#### Supplied material ####
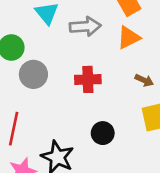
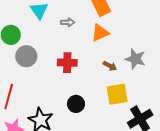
gray arrow: (85, 26) -> (68, 22), size x0.6

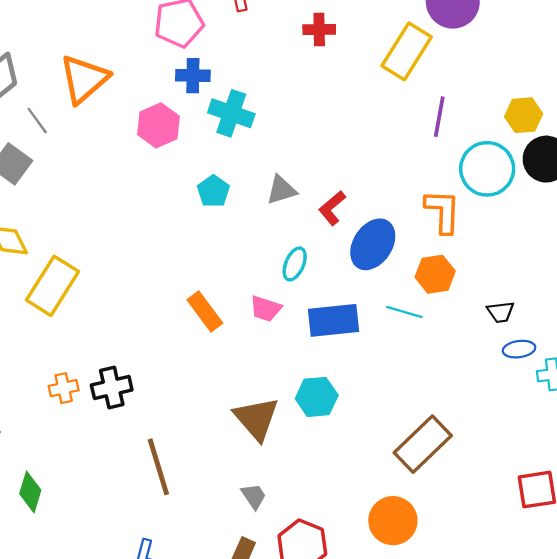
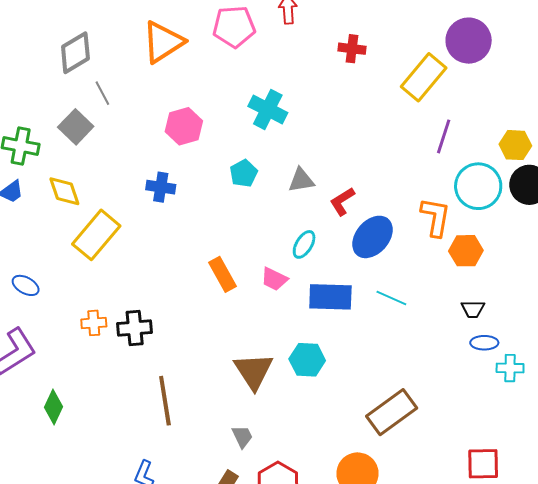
blue cross: (193, 76) -> (161, 187), moved
orange triangle: (84, 79) -> (163, 42), moved
pink hexagon: (158, 125) -> (184, 126), moved
orange hexagon: (435, 274) -> (466, 251), moved

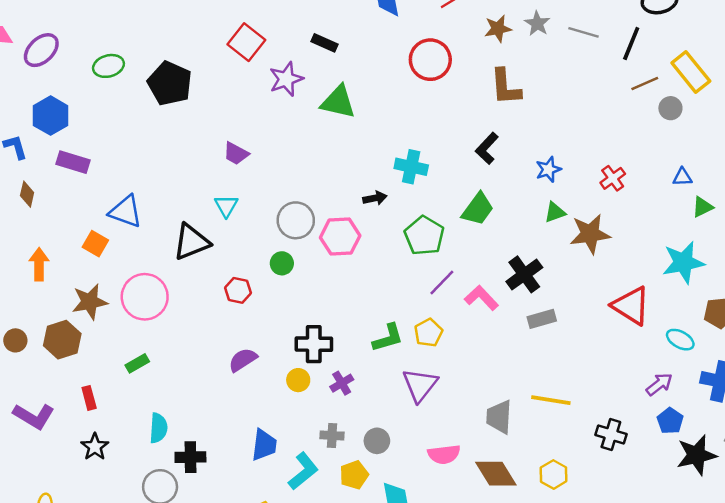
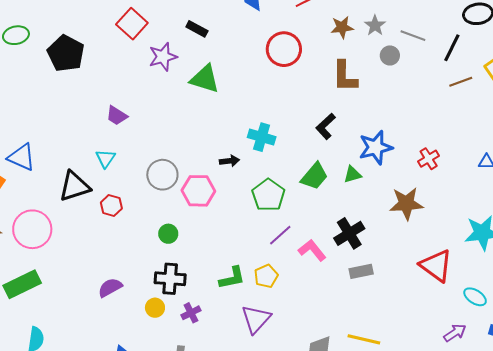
gray circle: (670, 108) -> (390, 55), moved
blue star: (548, 169) -> (376, 147), size x1.6
green triangle: (555, 212) -> (352, 174), moved
green circle: (282, 263) -> (168, 234), moved
red hexagon: (238, 290) -> (111, 206), moved
green rectangle: (137, 363) -> (22, 284), size x1.8

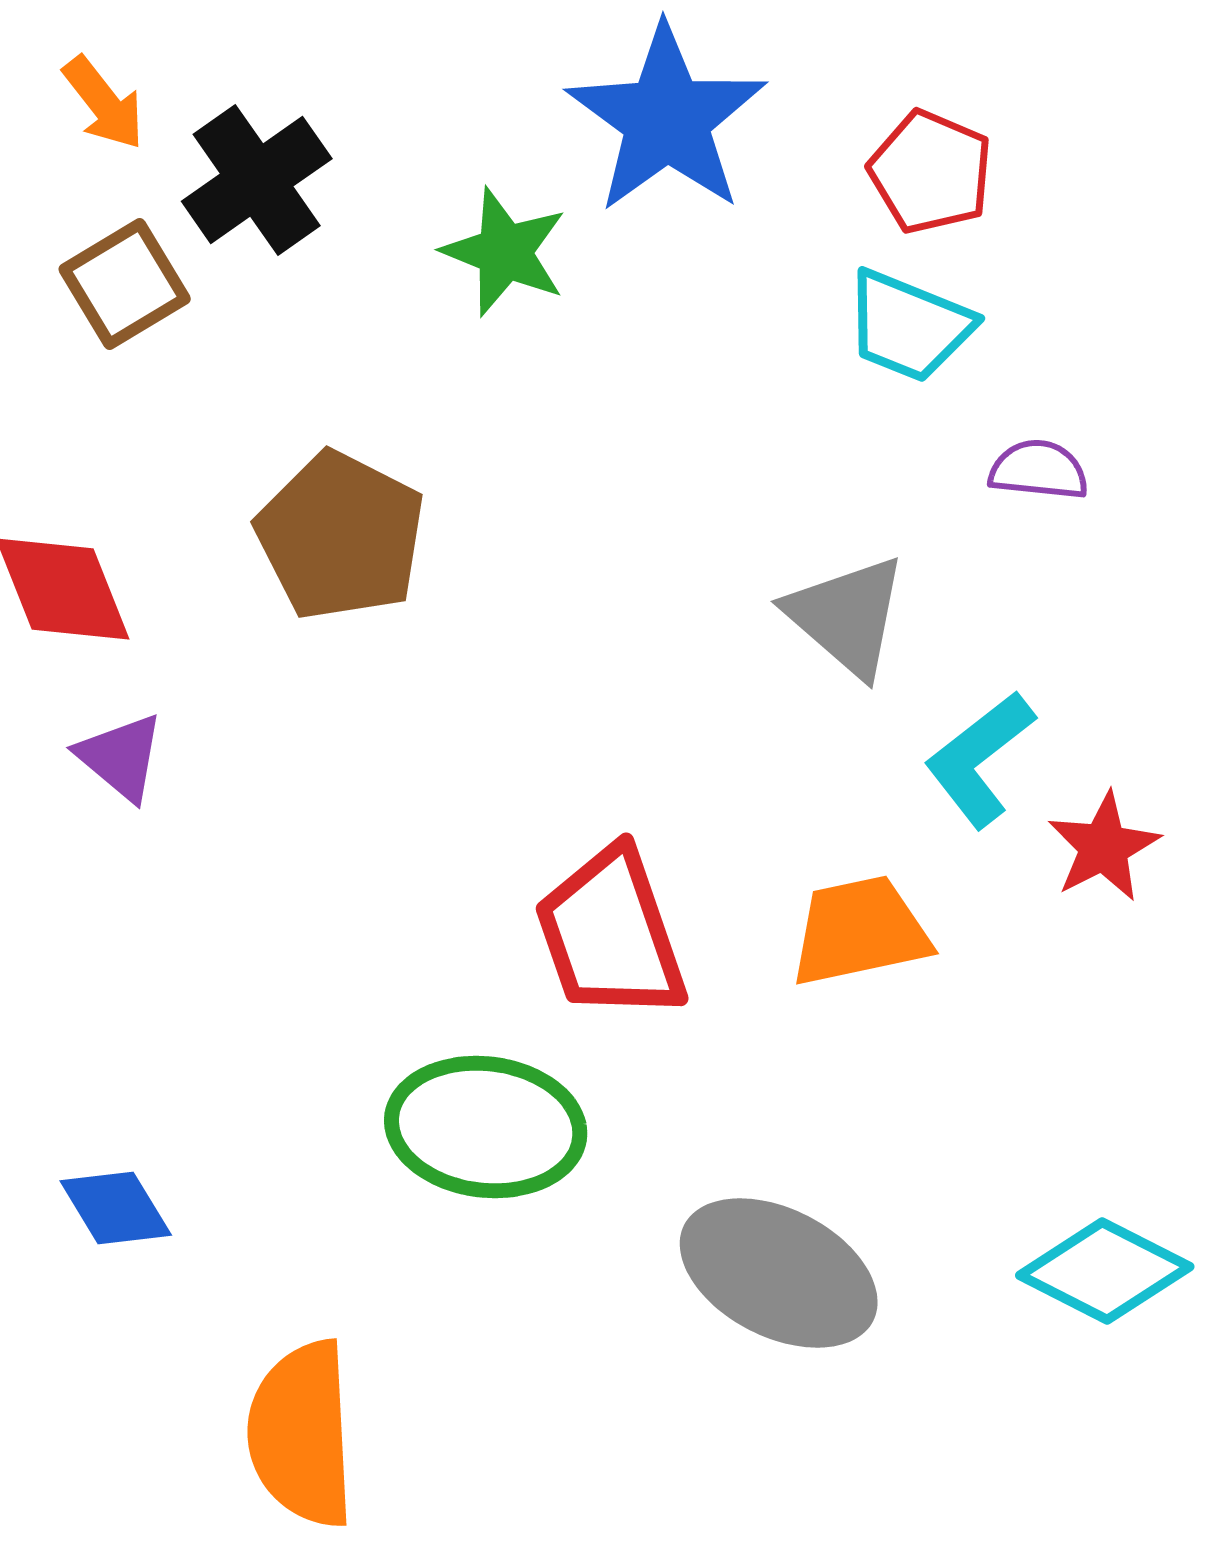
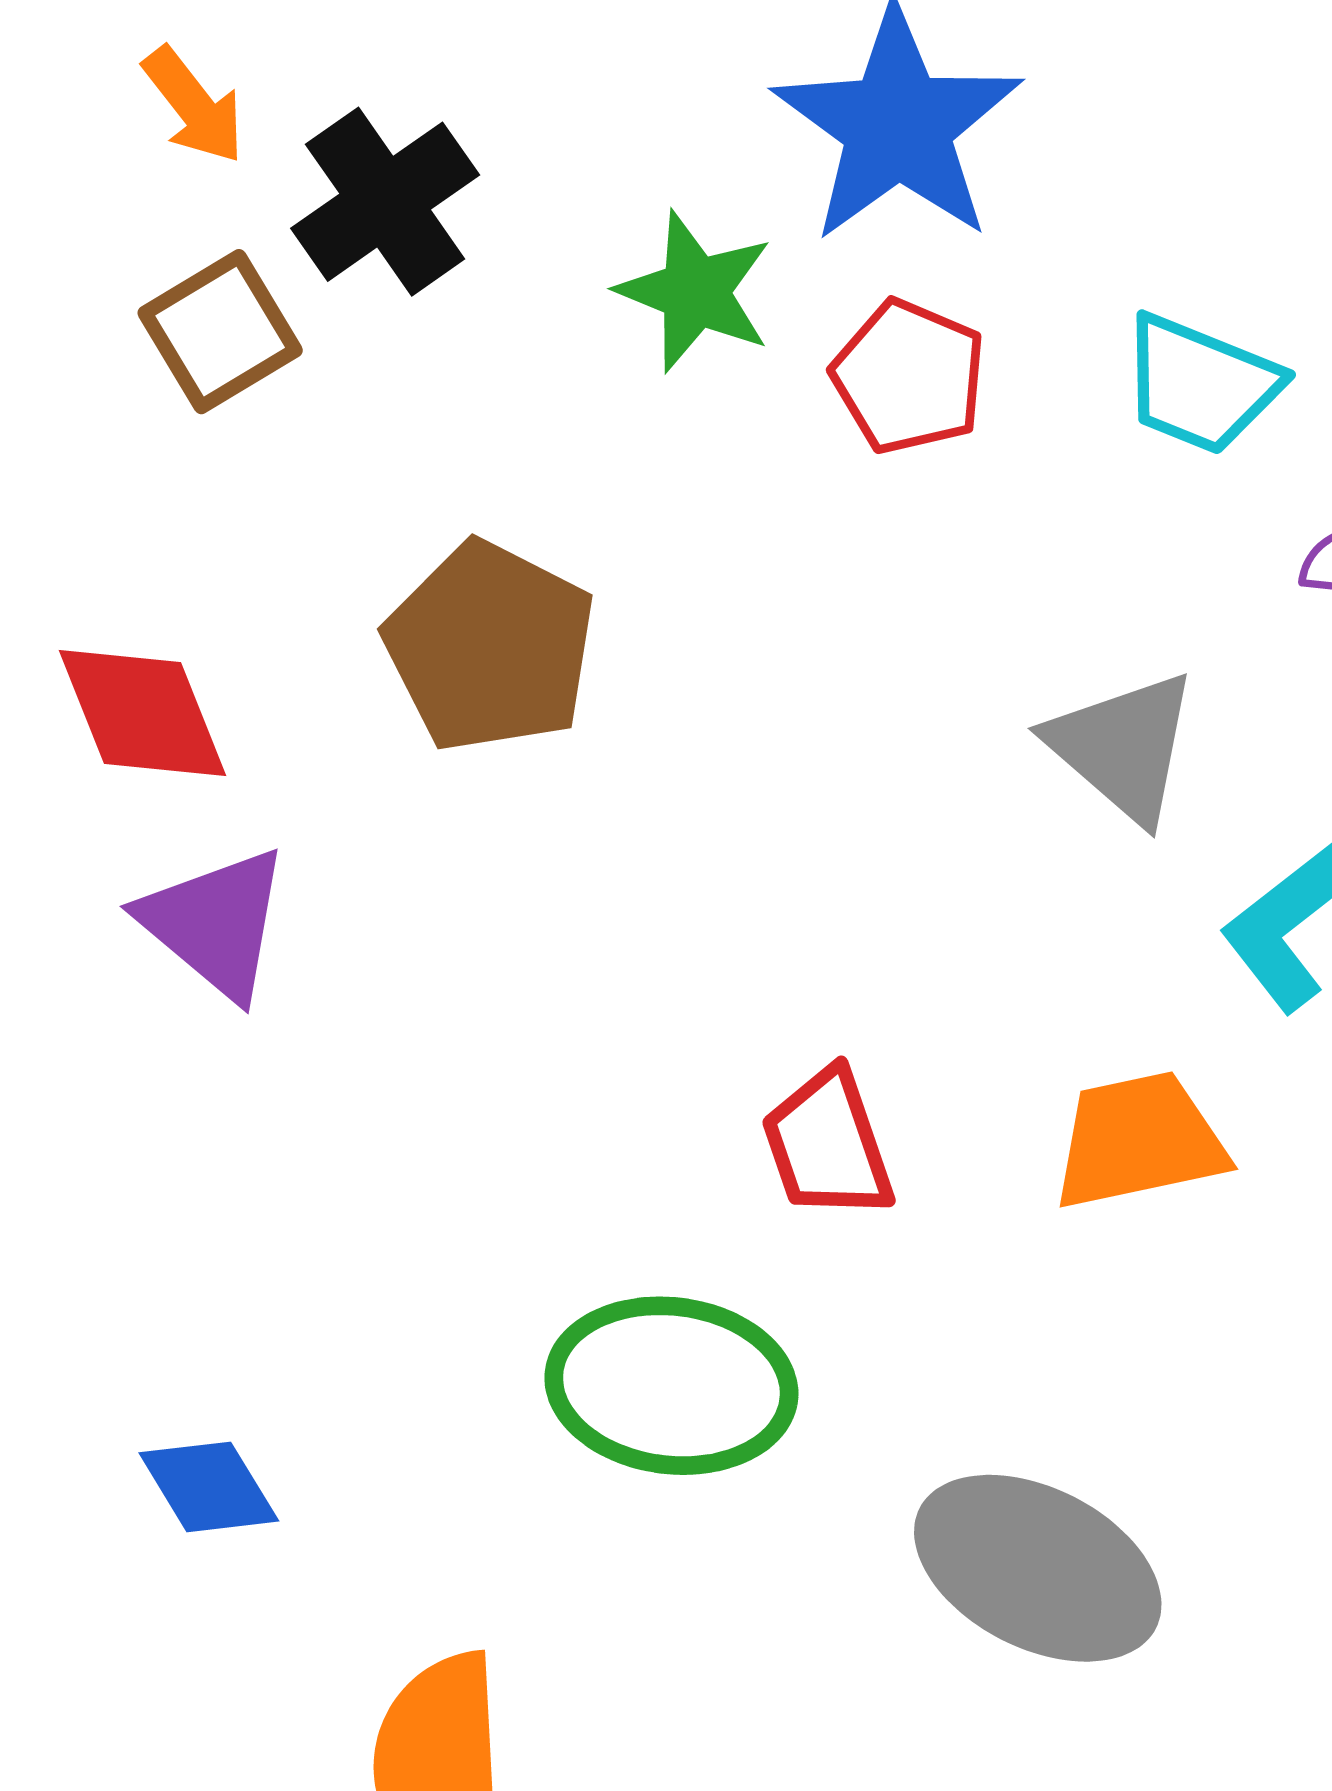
red pentagon: (931, 172) -> (909, 377), moved
purple triangle: (121, 757) -> (215, 923), size x1.4
red trapezoid: (611, 934) -> (828, 1144), size x0.7

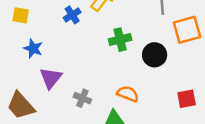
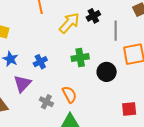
blue cross: (72, 15) -> (40, 62), moved
orange semicircle: (128, 94) -> (69, 95), moved, turned 36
####
Exercise: Return exactly the lines from the line with "blue cross: (193, 76) -> (161, 187), moved" through the last line of the data above, both included; pictures do not go in the answer.

Answer to the problem:
blue cross: (193, 76) -> (161, 187), moved
orange triangle: (84, 79) -> (163, 42), moved
pink hexagon: (158, 125) -> (184, 126), moved
orange hexagon: (435, 274) -> (466, 251), moved

gray circle: (670, 108) -> (390, 55), moved
blue star: (548, 169) -> (376, 147), size x1.6
green triangle: (555, 212) -> (352, 174), moved
green circle: (282, 263) -> (168, 234), moved
red hexagon: (238, 290) -> (111, 206), moved
green rectangle: (137, 363) -> (22, 284), size x1.8

red pentagon: (931, 172) -> (909, 377), moved
purple triangle: (121, 757) -> (215, 923), size x1.4
red trapezoid: (611, 934) -> (828, 1144), size x0.7

blue cross: (72, 15) -> (40, 62), moved
orange semicircle: (128, 94) -> (69, 95), moved, turned 36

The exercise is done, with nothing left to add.